_RECORDS SUPPLIED_
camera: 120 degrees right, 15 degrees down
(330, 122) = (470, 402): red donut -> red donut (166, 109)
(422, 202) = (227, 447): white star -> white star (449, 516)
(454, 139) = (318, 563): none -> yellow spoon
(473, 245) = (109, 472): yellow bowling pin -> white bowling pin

...

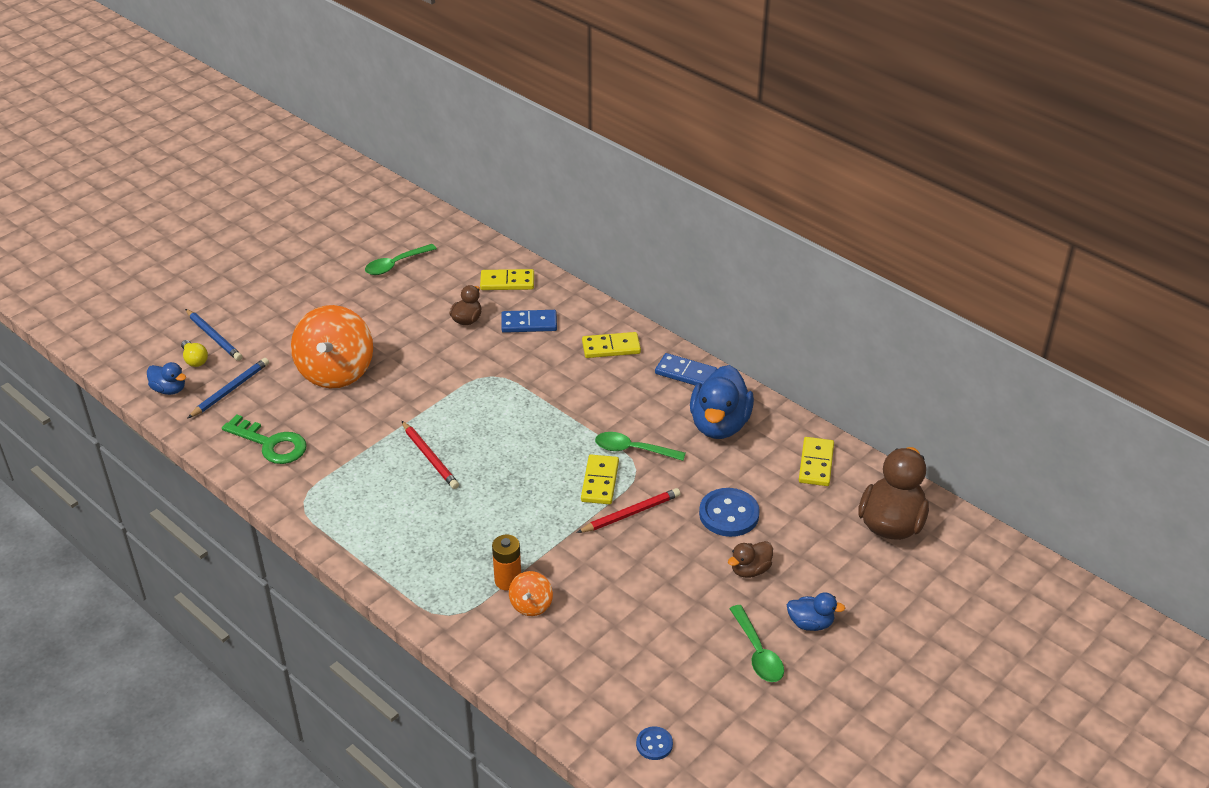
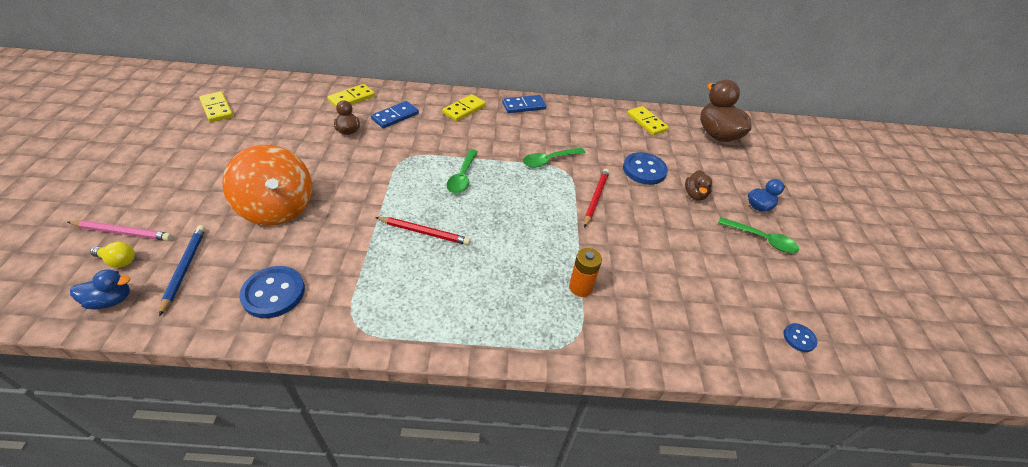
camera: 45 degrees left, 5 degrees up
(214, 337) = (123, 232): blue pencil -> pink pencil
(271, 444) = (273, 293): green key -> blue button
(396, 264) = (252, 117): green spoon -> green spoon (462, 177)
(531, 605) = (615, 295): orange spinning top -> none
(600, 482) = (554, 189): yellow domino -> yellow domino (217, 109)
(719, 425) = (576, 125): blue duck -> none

==

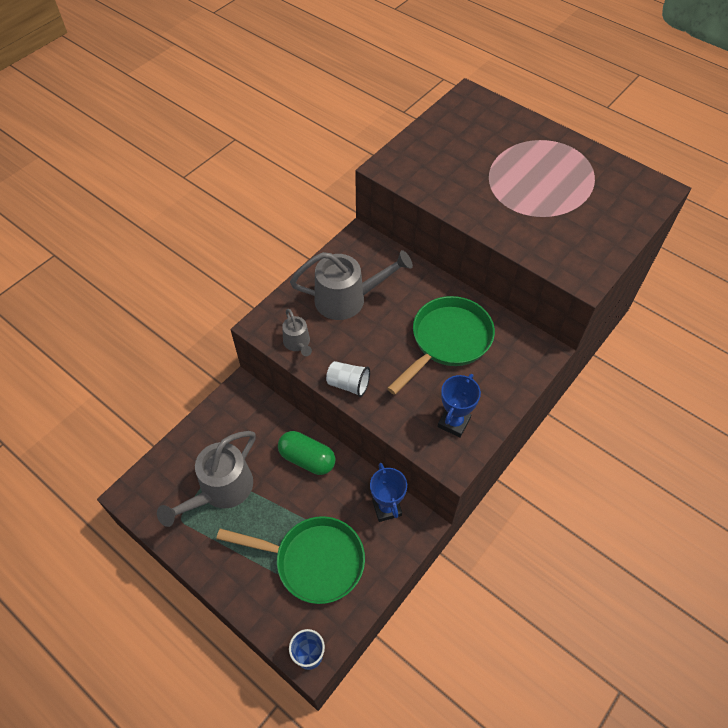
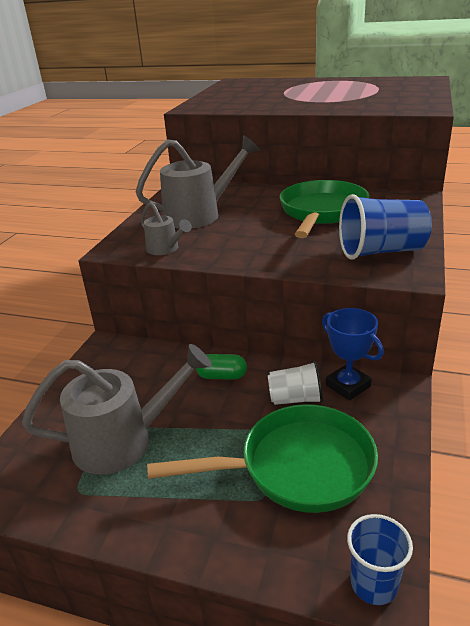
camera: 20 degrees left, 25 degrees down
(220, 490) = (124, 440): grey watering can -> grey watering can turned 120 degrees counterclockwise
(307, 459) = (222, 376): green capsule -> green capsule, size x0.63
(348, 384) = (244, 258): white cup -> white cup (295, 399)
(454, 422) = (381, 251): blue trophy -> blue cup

_TASK DIRECTIONS_
Give again exactly, and only, the lines above starting at the one with "camera: 120 degrees right, 15 degrees down" and ending at the one with "(473, 245) = (109, 472): yellow".

_ANSWER TO THIS TASK_
camera: 120 degrees right, 15 degrees down
(330, 122) = (470, 402): red donut -> red donut (166, 109)
(422, 202) = (227, 447): white star -> white star (449, 516)
(454, 139) = (318, 563): none -> yellow spoon
(473, 245) = (109, 472): yellow bowling pin -> white bowling pin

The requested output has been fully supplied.